◆ Task statement ◆
Give back all the data exactly as it was written.
+++ Excerpted data +++
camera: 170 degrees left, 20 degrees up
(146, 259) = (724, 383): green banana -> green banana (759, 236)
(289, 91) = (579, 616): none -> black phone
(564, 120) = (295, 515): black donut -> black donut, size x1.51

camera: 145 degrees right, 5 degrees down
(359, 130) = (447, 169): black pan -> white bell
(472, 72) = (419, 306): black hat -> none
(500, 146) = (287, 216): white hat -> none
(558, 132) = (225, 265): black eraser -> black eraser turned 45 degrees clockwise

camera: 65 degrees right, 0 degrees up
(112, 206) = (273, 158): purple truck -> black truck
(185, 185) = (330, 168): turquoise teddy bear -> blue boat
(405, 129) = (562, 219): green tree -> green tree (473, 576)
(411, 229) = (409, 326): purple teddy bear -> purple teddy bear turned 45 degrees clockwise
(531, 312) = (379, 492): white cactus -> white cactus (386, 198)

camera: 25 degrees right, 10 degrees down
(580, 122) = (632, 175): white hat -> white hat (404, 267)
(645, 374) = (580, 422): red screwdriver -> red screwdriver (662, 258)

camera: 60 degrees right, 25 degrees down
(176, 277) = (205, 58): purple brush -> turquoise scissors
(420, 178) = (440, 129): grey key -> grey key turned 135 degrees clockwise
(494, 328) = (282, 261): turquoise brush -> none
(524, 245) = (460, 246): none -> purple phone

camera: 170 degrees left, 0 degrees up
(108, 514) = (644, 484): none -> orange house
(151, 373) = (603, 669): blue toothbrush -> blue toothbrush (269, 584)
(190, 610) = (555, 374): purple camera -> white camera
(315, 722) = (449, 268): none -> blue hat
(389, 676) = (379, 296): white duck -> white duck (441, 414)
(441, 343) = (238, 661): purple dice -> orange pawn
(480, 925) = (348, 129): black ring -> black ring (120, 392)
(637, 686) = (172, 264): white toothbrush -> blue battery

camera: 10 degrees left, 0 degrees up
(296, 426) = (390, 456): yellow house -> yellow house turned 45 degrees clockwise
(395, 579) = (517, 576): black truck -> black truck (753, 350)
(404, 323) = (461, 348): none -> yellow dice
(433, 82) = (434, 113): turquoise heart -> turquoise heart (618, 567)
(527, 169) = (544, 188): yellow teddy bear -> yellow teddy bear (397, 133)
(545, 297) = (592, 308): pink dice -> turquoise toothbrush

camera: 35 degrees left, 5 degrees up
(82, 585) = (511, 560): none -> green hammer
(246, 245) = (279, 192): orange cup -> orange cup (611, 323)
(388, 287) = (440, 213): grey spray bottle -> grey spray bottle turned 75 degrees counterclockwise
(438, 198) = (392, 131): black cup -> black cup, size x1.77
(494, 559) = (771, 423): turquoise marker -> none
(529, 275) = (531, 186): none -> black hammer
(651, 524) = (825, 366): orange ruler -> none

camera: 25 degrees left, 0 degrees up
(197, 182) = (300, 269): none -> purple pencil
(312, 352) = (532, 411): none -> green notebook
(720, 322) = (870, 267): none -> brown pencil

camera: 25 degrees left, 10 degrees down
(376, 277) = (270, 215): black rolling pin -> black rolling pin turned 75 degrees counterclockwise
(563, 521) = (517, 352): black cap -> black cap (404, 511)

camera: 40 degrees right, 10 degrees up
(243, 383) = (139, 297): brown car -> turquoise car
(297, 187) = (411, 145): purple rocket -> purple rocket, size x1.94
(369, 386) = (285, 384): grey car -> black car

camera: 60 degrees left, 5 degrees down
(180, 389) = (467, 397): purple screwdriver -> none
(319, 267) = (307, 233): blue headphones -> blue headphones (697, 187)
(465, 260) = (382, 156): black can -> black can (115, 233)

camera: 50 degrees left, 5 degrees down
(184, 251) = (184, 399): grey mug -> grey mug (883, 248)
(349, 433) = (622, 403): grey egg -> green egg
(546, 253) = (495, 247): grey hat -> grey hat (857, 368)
+++
◆ Exercise result ◆
camera: 170 degrees left, 20 degrees up
(146, 259) = (724, 383): green banana -> green banana (759, 236)
(289, 91) = (579, 616): none -> black phone
(564, 120) = (295, 515): black donut -> black donut, size x1.51

camera: 145 degrees right, 5 degrees down
(359, 130) = (447, 169): black pan -> white bell
(472, 72) = (419, 306): black hat -> none
(500, 146) = (287, 216): white hat -> none
(558, 132) = (225, 265): black eraser -> black eraser turned 45 degrees clockwise

camera: 65 degrees right, 0 degrees up
(112, 206) = (273, 158): purple truck -> black truck
(185, 185) = (330, 168): turquoise teddy bear -> blue boat
(405, 129) = (562, 219): green tree -> green tree (473, 576)
(411, 229) = (409, 326): purple teddy bear -> purple teddy bear turned 45 degrees clockwise
(531, 312) = (379, 492): white cactus -> white cactus (386, 198)

camera: 25 degrees right, 10 degrees down
(580, 122) = (632, 175): white hat -> white hat (404, 267)
(645, 374) = (580, 422): red screwdriver -> red screwdriver (662, 258)

camera: 60 degrees right, 25 degrees down
(176, 277) = (205, 58): purple brush -> turquoise scissors
(420, 178) = (440, 129): grey key -> grey key turned 135 degrees clockwise
(494, 328) = (282, 261): turquoise brush -> none
(524, 245) = (460, 246): none -> purple phone

camera: 170 degrees left, 0 degrees up
(108, 514) = (644, 484): none -> orange house
(151, 373) = (603, 669): blue toothbrush -> blue toothbrush (269, 584)
(190, 610) = (555, 374): purple camera -> white camera
(315, 722) = (449, 268): none -> blue hat
(389, 676) = (379, 296): white duck -> white duck (441, 414)
(441, 343) = (238, 661): purple dice -> orange pawn
(480, 925) = (348, 129): black ring -> black ring (120, 392)
(637, 686) = (172, 264): white toothbrush -> blue battery

camera: 10 degrees left, 0 degrees up
(296, 426) = (390, 456): yellow house -> yellow house turned 45 degrees clockwise
(395, 579) = (517, 576): black truck -> black truck (753, 350)
(404, 323) = (461, 348): none -> yellow dice
(433, 82) = (434, 113): turquoise heart -> turquoise heart (618, 567)
(527, 169) = (544, 188): yellow teddy bear -> yellow teddy bear (397, 133)
(545, 297) = (592, 308): pink dice -> turquoise toothbrush

camera: 35 degrees left, 5 degrees up
(82, 585) = (511, 560): none -> green hammer
(246, 245) = (279, 192): orange cup -> orange cup (611, 323)
(388, 287) = (440, 213): grey spray bottle -> grey spray bottle turned 75 degrees counterclockwise
(438, 198) = (392, 131): black cup -> black cup, size x1.77
(494, 559) = (771, 423): turquoise marker -> none
(529, 275) = (531, 186): none -> black hammer
(651, 524) = (825, 366): orange ruler -> none

camera: 25 degrees left, 0 degrees up
(197, 182) = (300, 269): none -> purple pencil
(312, 352) = (532, 411): none -> green notebook
(720, 322) = (870, 267): none -> brown pencil

camera: 25 degrees left, 10 degrees down
(376, 277) = (270, 215): black rolling pin -> black rolling pin turned 75 degrees counterclockwise
(563, 521) = (517, 352): black cap -> black cap (404, 511)

camera: 40 degrees right, 10 degrees up
(243, 383) = (139, 297): brown car -> turquoise car
(297, 187) = (411, 145): purple rocket -> purple rocket, size x1.94
(369, 386) = (285, 384): grey car -> black car

camera: 60 degrees left, 5 degrees down
(180, 389) = (467, 397): purple screwdriver -> none
(319, 267) = (307, 233): blue headphones -> blue headphones (697, 187)
(465, 260) = (382, 156): black can -> black can (115, 233)

camera: 50 degrees left, 5 degrees down
(184, 251) = (184, 399): grey mug -> grey mug (883, 248)
(349, 433) = (622, 403): grey egg -> green egg
(546, 253) = (495, 247): grey hat -> grey hat (857, 368)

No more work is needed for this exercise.